> [What to work on] Leave every image out, and print the remaining lines below exactly.

> [Listed entries]
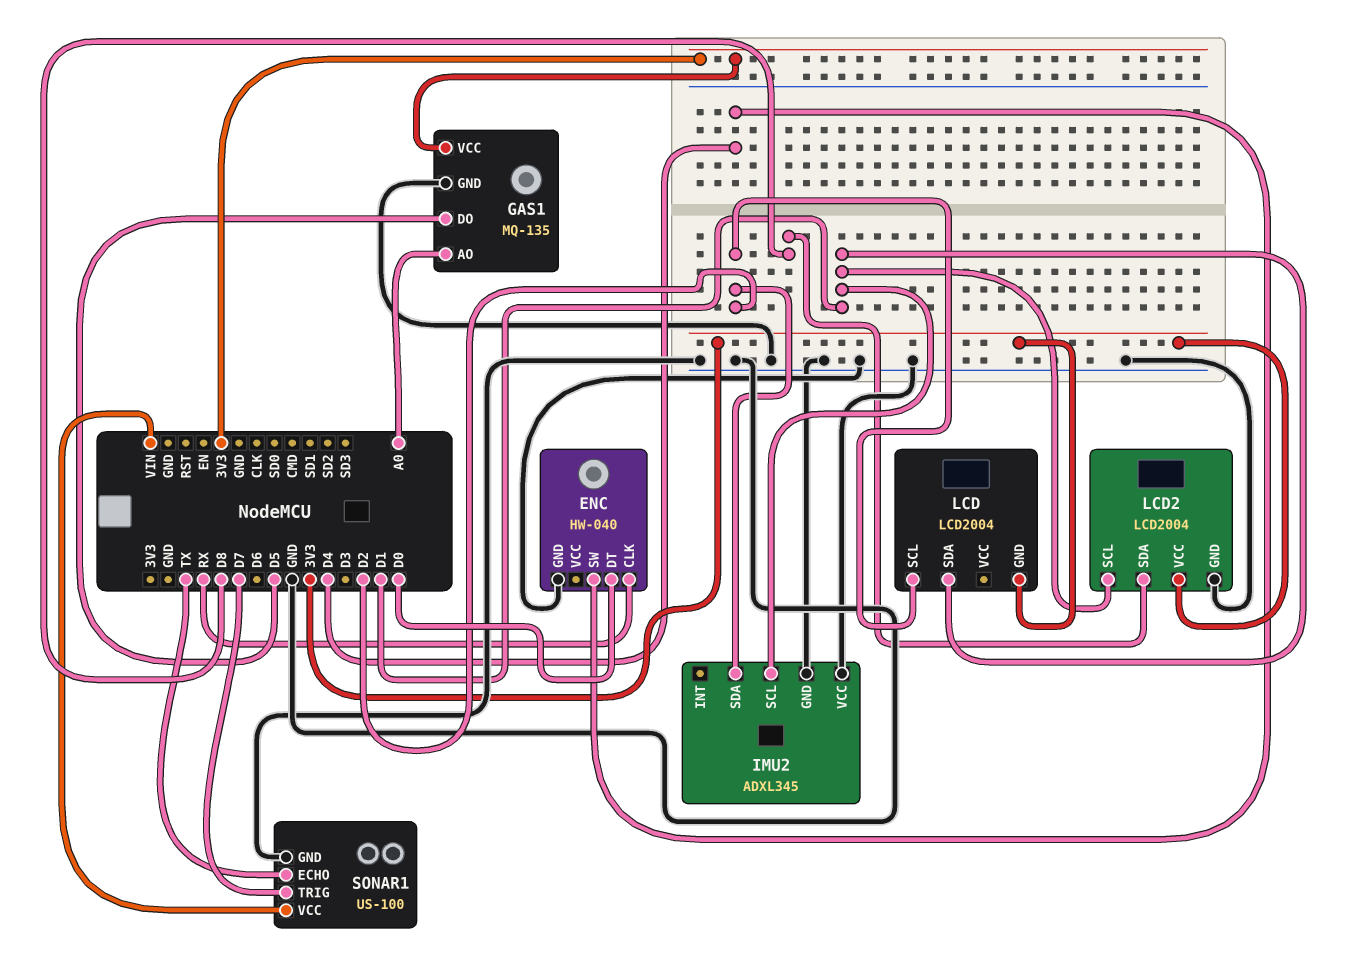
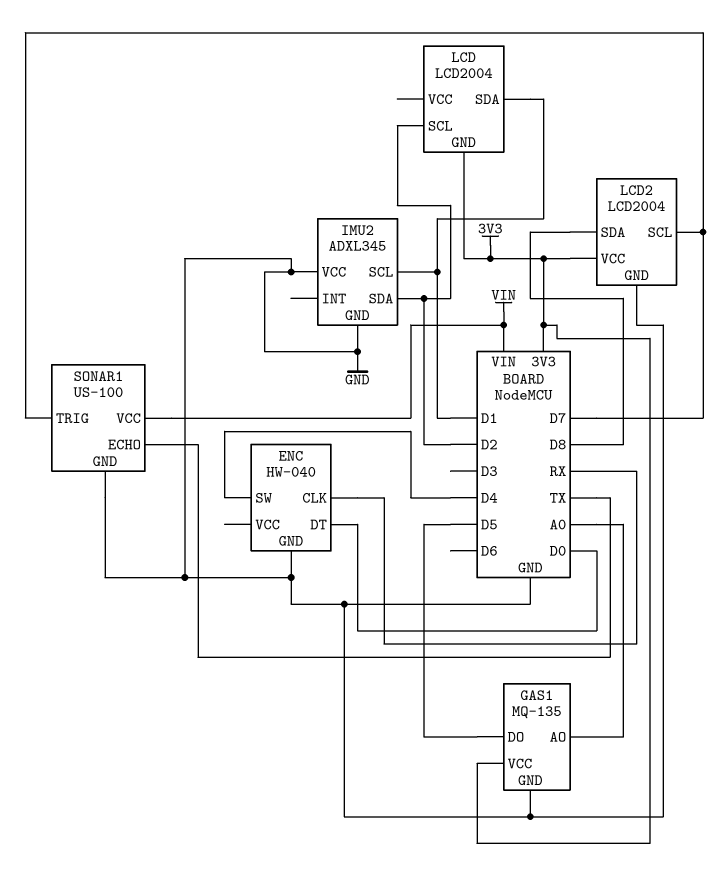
LCD2 pin SCL: D1 -> D7

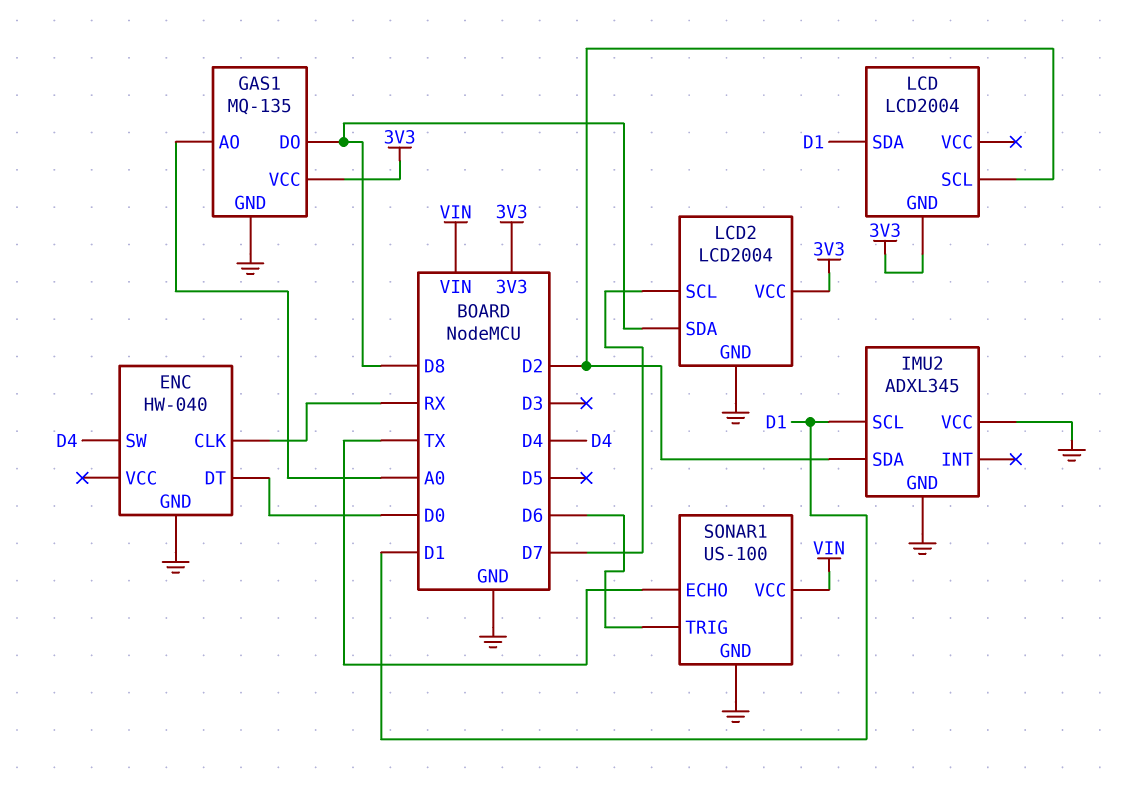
GAS1 pin DO: D5 -> D8
SONAR1 pin TRIG: D7 -> D6

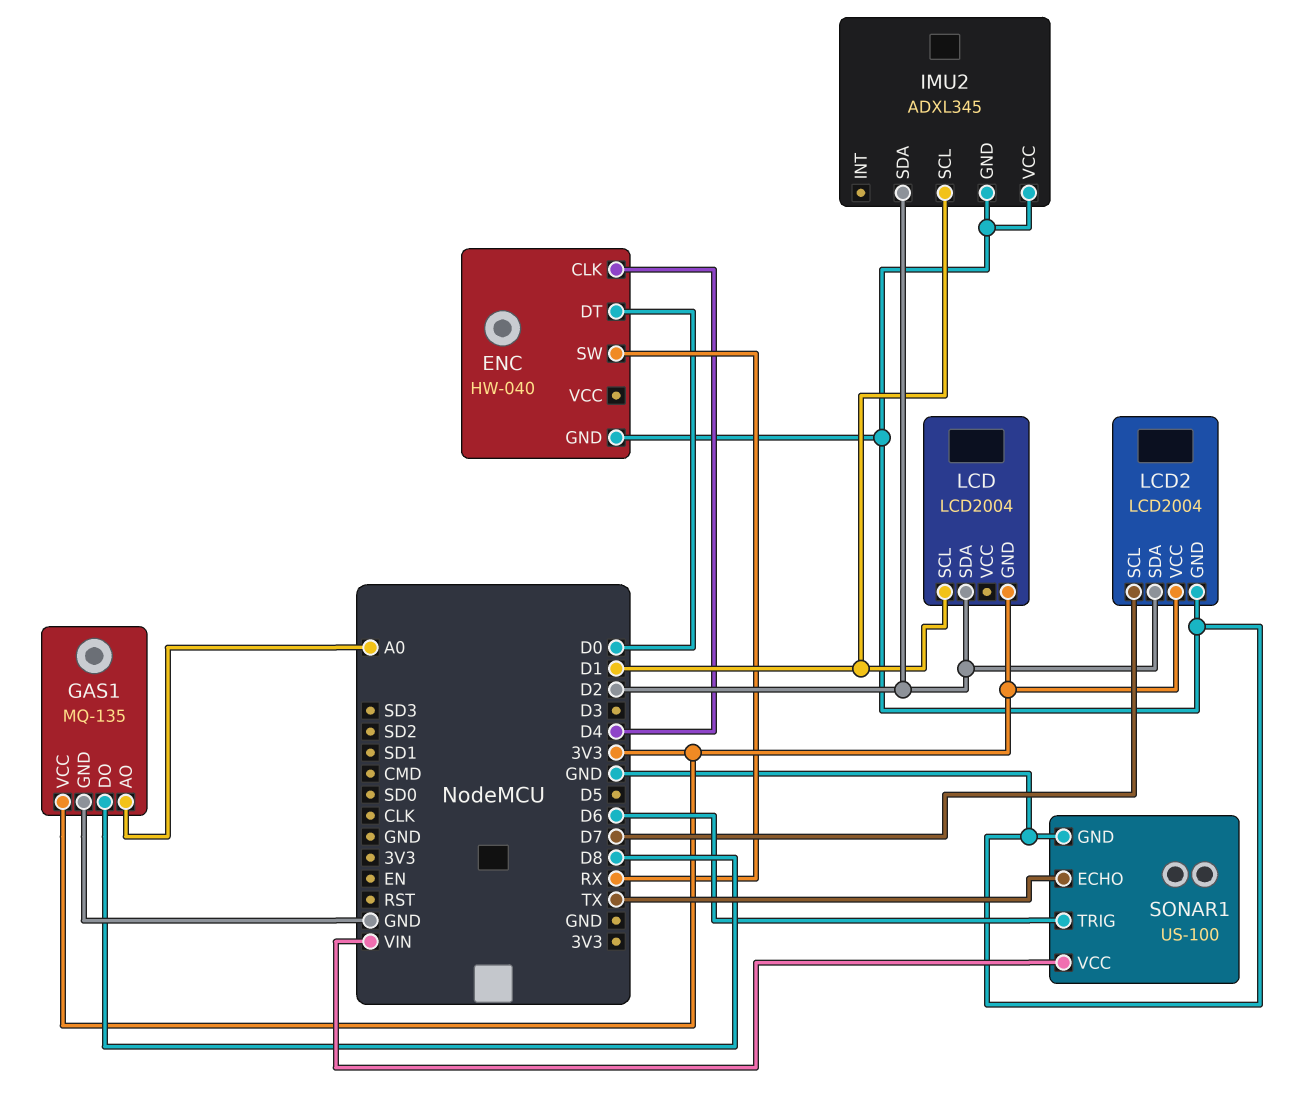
ENC pin CLK: RX -> D4
ENC pin SW: D4 -> RX
LCD pin SCL: D2 -> D1
LCD pin SDA: D1 -> D2
LCD2 pin SDA: D8 -> D2

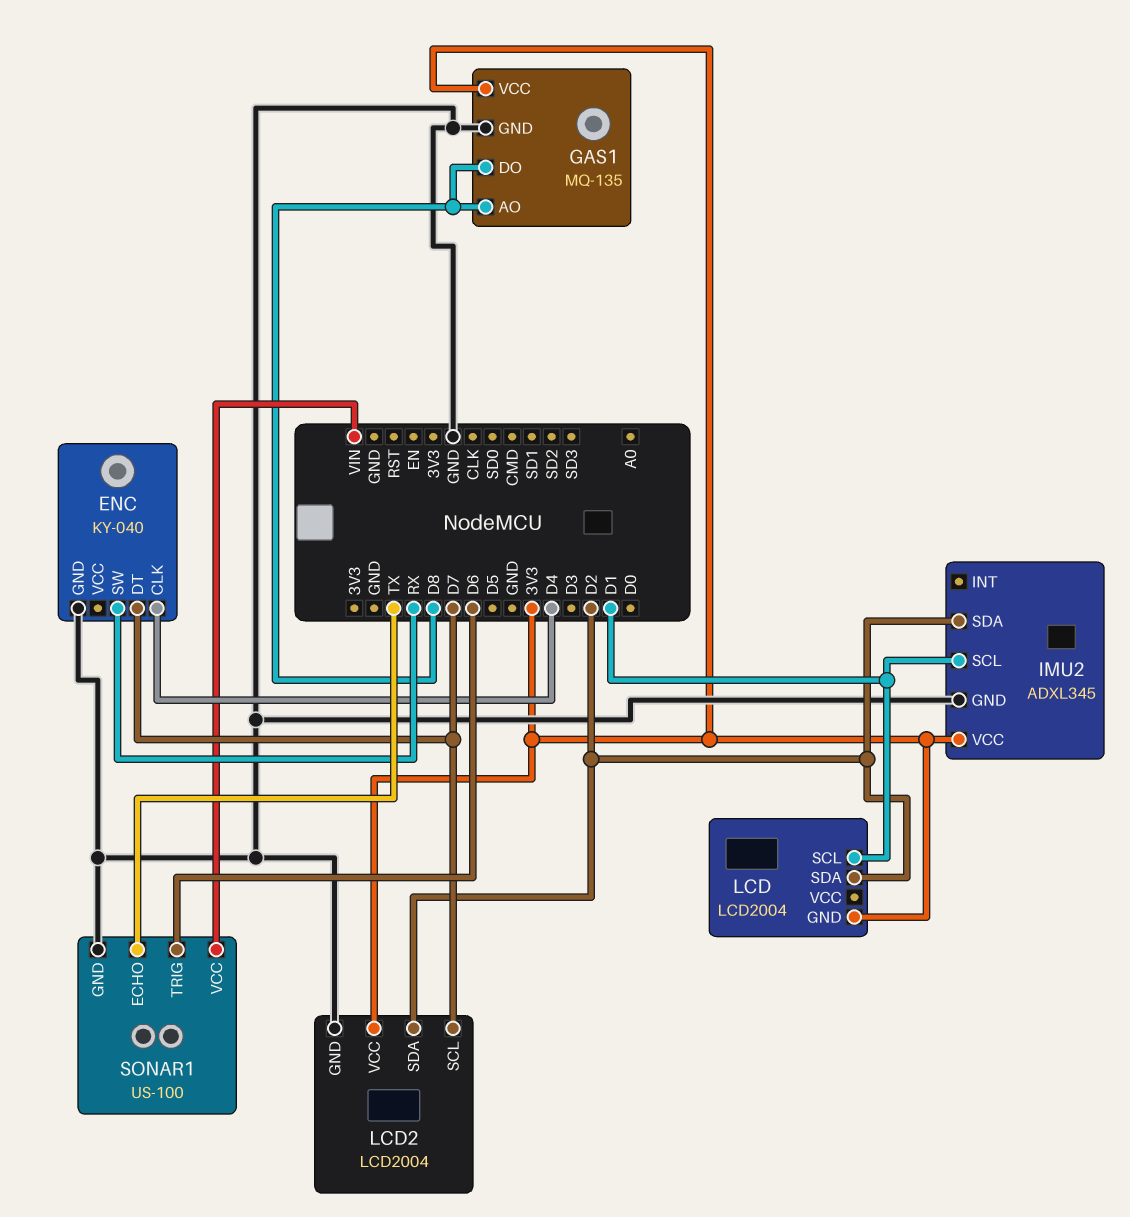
ENC: HW-040 -> KY-040
ENC pin DT: D0 -> D7
GAS1 pin AO: A0 -> D8
IMU2 pin VCC: GND -> 3V3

> [Answer box]
LCD2 pin SCL: D1 -> D7

GAS1 pin DO: D5 -> D8
SONAR1 pin TRIG: D7 -> D6

ENC pin CLK: RX -> D4
ENC pin SW: D4 -> RX
LCD pin SCL: D2 -> D1
LCD pin SDA: D1 -> D2
LCD2 pin SDA: D8 -> D2

ENC: HW-040 -> KY-040
ENC pin DT: D0 -> D7
GAS1 pin AO: A0 -> D8
IMU2 pin VCC: GND -> 3V3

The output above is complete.